▸ **DO THIS**:
Copy out every one of the records below word for word, keeping them in their original order.

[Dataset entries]
# # #

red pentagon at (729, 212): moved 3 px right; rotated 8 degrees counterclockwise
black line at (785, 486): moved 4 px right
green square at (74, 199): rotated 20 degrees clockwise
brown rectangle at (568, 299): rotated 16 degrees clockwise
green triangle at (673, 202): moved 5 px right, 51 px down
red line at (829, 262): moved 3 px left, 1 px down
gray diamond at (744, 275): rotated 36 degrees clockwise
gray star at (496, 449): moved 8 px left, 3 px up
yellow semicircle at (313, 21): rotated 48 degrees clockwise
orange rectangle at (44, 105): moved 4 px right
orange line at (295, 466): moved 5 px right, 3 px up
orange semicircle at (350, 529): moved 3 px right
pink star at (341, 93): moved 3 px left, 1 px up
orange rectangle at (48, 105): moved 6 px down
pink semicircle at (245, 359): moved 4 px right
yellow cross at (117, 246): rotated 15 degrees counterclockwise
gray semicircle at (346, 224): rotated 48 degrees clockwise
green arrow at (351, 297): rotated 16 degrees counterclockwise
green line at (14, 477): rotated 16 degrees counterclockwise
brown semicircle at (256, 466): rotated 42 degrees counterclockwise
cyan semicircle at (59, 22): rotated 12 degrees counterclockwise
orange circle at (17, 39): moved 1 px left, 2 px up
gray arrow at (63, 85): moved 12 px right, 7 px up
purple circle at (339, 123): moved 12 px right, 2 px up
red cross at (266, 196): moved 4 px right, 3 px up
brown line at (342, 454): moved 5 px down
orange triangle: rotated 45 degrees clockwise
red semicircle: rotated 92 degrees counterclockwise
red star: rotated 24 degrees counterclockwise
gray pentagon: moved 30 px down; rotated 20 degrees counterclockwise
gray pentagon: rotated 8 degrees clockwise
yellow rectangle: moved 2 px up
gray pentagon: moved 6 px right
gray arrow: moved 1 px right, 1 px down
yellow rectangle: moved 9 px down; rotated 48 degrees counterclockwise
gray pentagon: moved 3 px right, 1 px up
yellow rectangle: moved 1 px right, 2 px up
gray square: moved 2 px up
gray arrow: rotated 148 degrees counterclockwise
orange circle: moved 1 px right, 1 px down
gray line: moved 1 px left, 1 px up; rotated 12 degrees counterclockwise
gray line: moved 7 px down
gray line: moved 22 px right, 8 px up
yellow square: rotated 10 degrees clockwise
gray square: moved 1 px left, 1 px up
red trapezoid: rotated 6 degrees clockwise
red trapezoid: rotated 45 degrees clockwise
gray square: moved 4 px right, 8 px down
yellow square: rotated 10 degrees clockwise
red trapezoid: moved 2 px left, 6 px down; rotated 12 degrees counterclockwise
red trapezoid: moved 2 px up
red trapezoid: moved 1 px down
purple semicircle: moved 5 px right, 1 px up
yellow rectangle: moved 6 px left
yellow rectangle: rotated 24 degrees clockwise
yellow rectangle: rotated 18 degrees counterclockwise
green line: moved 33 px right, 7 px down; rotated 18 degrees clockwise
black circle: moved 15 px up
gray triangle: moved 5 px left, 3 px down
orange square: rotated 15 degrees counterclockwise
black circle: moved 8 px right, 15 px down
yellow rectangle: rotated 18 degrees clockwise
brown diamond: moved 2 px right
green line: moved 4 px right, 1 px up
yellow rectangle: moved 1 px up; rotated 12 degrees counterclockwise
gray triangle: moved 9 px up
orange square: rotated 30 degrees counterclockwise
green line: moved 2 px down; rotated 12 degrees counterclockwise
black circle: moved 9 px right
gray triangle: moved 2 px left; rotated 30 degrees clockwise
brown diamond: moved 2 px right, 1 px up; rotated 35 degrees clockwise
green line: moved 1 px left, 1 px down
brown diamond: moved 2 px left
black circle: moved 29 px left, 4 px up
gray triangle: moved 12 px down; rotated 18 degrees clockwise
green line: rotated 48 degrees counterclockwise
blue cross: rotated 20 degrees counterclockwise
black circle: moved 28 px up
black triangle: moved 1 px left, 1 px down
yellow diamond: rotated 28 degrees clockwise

# # #

▸ **RESULT OF THE TASK**:
red pentagon at (729, 212): moved 3 px right; rotated 8 degrees counterclockwise
black line at (785, 486): moved 4 px right
green square at (74, 199): rotated 20 degrees clockwise
brown rectangle at (568, 299): rotated 16 degrees clockwise
green triangle at (673, 202): moved 5 px right, 51 px down
red line at (829, 262): moved 3 px left, 1 px down
gray diamond at (744, 275): rotated 36 degrees clockwise
gray star at (496, 449): moved 8 px left, 3 px up
yellow semicircle at (313, 21): rotated 48 degrees clockwise
orange rectangle at (44, 105): moved 4 px right
orange line at (295, 466): moved 5 px right, 3 px up
orange semicircle at (350, 529): moved 3 px right
pink star at (341, 93): moved 3 px left, 1 px up
orange rectangle at (48, 105): moved 6 px down
pink semicircle at (245, 359): moved 4 px right
yellow cross at (117, 246): rotated 15 degrees counterclockwise
gray semicircle at (346, 224): rotated 48 degrees clockwise
green arrow at (351, 297): rotated 16 degrees counterclockwise
green line at (14, 477): rotated 16 degrees counterclockwise
brown semicircle at (256, 466): rotated 42 degrees counterclockwise
cyan semicircle at (59, 22): rotated 12 degrees counterclockwise
orange circle at (17, 39): moved 1 px left, 2 px up
gray arrow at (63, 85): moved 12 px right, 7 px up
purple circle at (339, 123): moved 12 px right, 2 px up
red cross at (266, 196): moved 4 px right, 3 px up
brown line at (342, 454): moved 5 px down
orange triangle: rotated 45 degrees clockwise
red semicircle: rotated 92 degrees counterclockwise
red star: rotated 24 degrees counterclockwise
gray pentagon: moved 30 px down; rotated 20 degrees counterclockwise
gray pentagon: rotated 8 degrees clockwise
yellow rectangle: moved 2 px up
gray pentagon: moved 6 px right
gray arrow: moved 1 px right, 1 px down
yellow rectangle: moved 9 px down; rotated 48 degrees counterclockwise
gray pentagon: moved 3 px right, 1 px up
yellow rectangle: moved 1 px right, 2 px up
gray square: moved 2 px up
gray arrow: rotated 148 degrees counterclockwise
orange circle: moved 1 px right, 1 px down
gray line: moved 1 px left, 1 px up; rotated 12 degrees counterclockwise
gray line: moved 7 px down
gray line: moved 22 px right, 8 px up
yellow square: rotated 10 degrees clockwise
gray square: moved 1 px left, 1 px up
red trapezoid: rotated 6 degrees clockwise
red trapezoid: rotated 45 degrees clockwise
gray square: moved 4 px right, 8 px down
yellow square: rotated 10 degrees clockwise
red trapezoid: moved 2 px left, 6 px down; rotated 12 degrees counterclockwise
red trapezoid: moved 2 px up
red trapezoid: moved 1 px down
purple semicircle: moved 5 px right, 1 px up
yellow rectangle: moved 6 px left
yellow rectangle: rotated 24 degrees clockwise
yellow rectangle: rotated 18 degrees counterclockwise
green line: moved 33 px right, 7 px down; rotated 18 degrees clockwise
black circle: moved 15 px up
gray triangle: moved 5 px left, 3 px down
orange square: rotated 15 degrees counterclockwise
black circle: moved 8 px right, 15 px down
yellow rectangle: rotated 18 degrees clockwise
brown diamond: moved 2 px right
green line: moved 4 px right, 1 px up
yellow rectangle: moved 1 px up; rotated 12 degrees counterclockwise
gray triangle: moved 9 px up
orange square: rotated 30 degrees counterclockwise
green line: moved 2 px down; rotated 12 degrees counterclockwise
black circle: moved 9 px right
gray triangle: moved 2 px left; rotated 30 degrees clockwise
brown diamond: moved 2 px right, 1 px up; rotated 35 degrees clockwise
green line: moved 1 px left, 1 px down
brown diamond: moved 2 px left
black circle: moved 29 px left, 4 px up
gray triangle: moved 12 px down; rotated 18 degrees clockwise
green line: rotated 48 degrees counterclockwise
blue cross: rotated 20 degrees counterclockwise
black circle: moved 28 px up
black triangle: moved 1 px left, 1 px down
yellow diamond: rotated 28 degrees clockwise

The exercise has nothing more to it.